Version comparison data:

- Opening Delimiter -

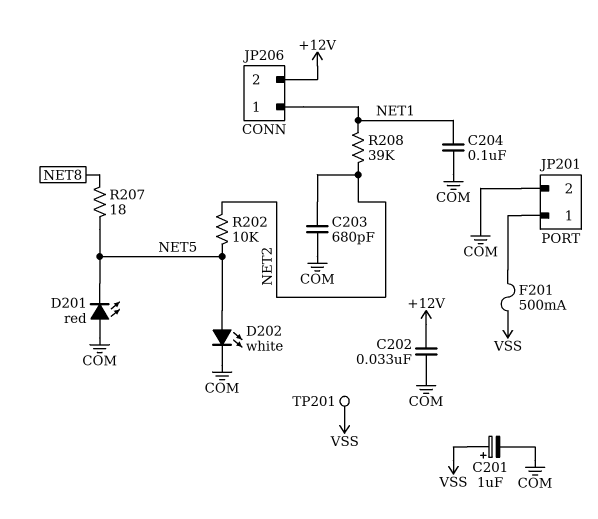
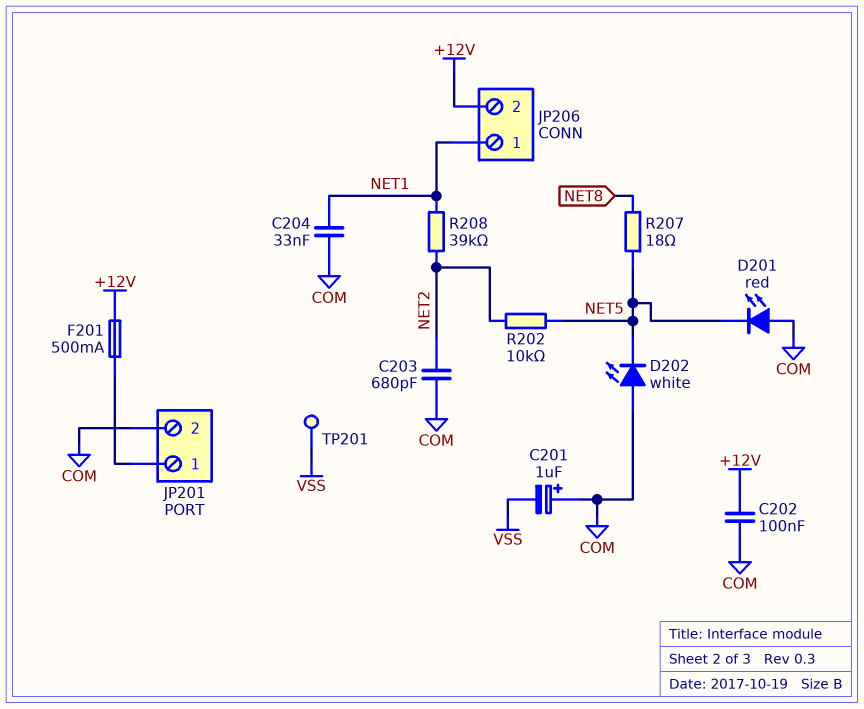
C201: 1uF (plus VSS, minus COM) -> 1uF (plus COM, minus VSS)
C202: 33nF (+12V, COM) -> 100nF (+12V, COM)
C204: 100nF (COM, NET1) -> 33nF (COM, NET1)
D202: LED white (A NET5, K COM) -> LED white (A COM, K NET5)
F201: 500mA (JP201/1, VSS) -> 500mA (+12V, JP201/1)

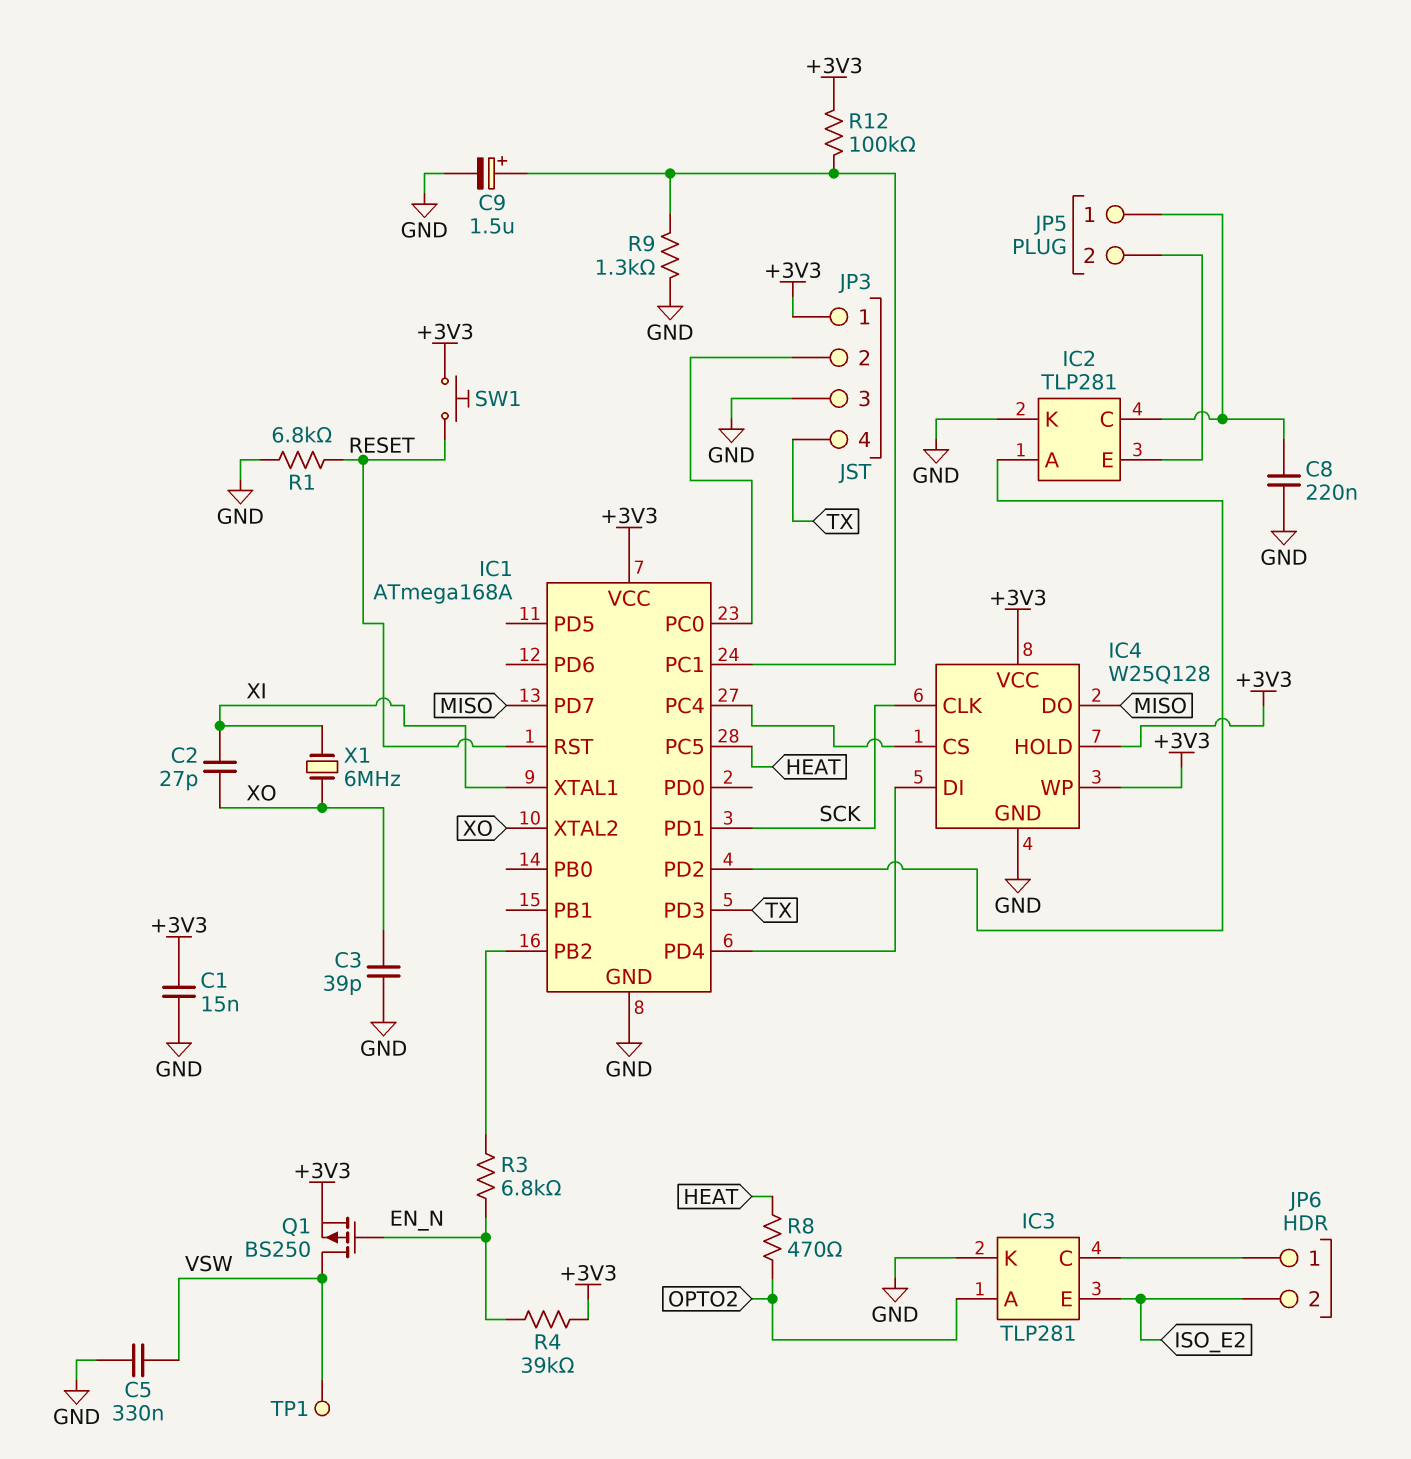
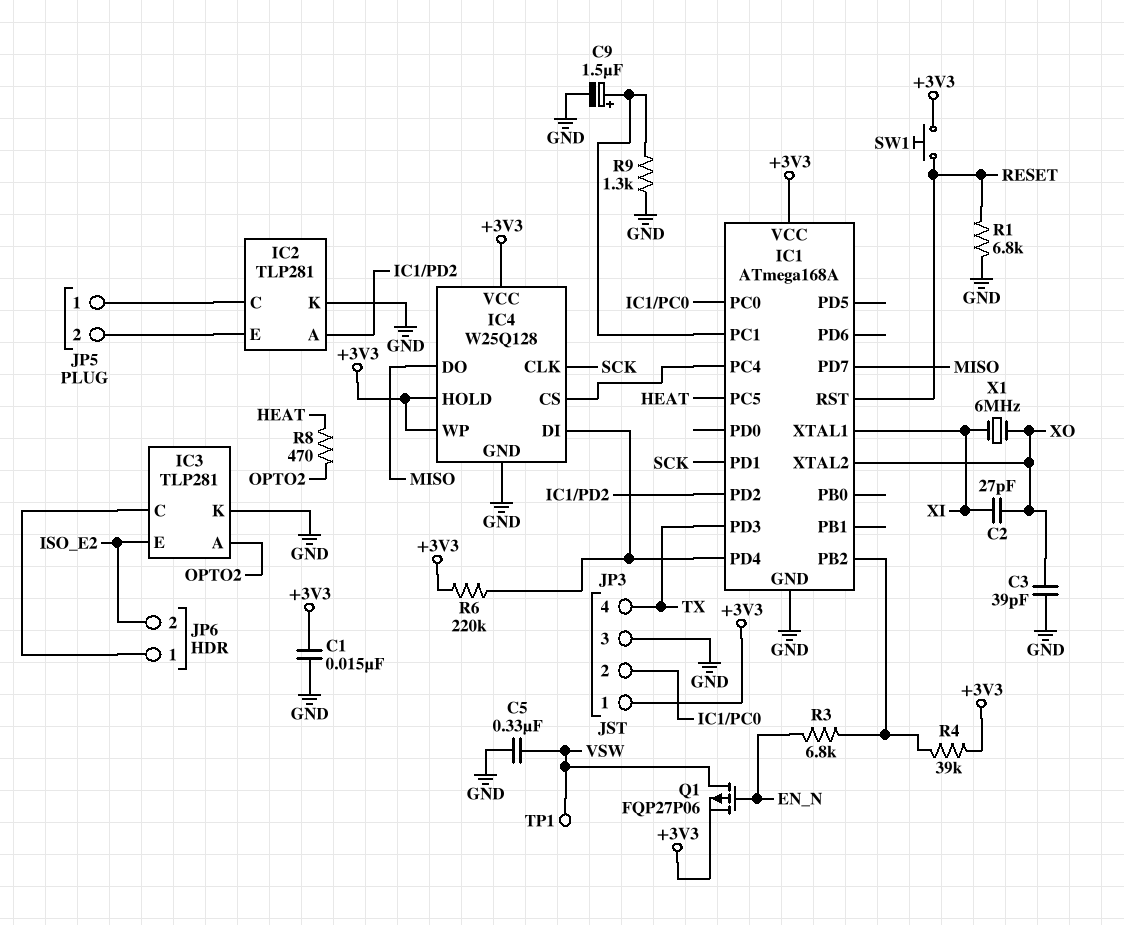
C8: 220nF (GND, IC2/C) -> none
Q1: PMOS BS250 (G EN_N, D VSW, S +3V3) -> PMOS FQP27P06 (G EN_N, D VSW, S +3V3)
R4: 39k (+3V3, EN_N) -> 39k (+3V3, IC1/PB2)
R6: none -> 220k (+3V3, IC1/PD4)
R12: 100k (+3V3, IC1/PC1) -> none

- Closing Delimiter -

Work to be completed:
Whenever a line of the data includes the word "none", show that line in full.

Result for this exercise:
C8: 220nF (GND, IC2/C) -> none
R6: none -> 220k (+3V3, IC1/PD4)
R12: 100k (+3V3, IC1/PC1) -> none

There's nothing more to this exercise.